▸ Description of the task: Everything from the line containing "camera: 30 degrees right, 0 degrees up" through the final line of the entries below should be repeated exactly, and nothing else.

____________

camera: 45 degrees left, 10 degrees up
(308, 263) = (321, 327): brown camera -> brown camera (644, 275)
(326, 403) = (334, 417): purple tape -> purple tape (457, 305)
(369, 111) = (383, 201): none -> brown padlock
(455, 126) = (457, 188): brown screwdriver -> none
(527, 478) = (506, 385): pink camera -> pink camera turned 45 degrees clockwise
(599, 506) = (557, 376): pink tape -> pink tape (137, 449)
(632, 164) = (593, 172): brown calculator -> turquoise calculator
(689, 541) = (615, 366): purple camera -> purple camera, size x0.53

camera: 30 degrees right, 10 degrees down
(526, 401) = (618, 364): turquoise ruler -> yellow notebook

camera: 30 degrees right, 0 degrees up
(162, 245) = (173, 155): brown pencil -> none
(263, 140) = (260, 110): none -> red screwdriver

____________

▸ Result below:
camera: 30 degrees right, 0 degrees up
(162, 245) = (173, 155): brown pencil -> none
(263, 140) = (260, 110): none -> red screwdriver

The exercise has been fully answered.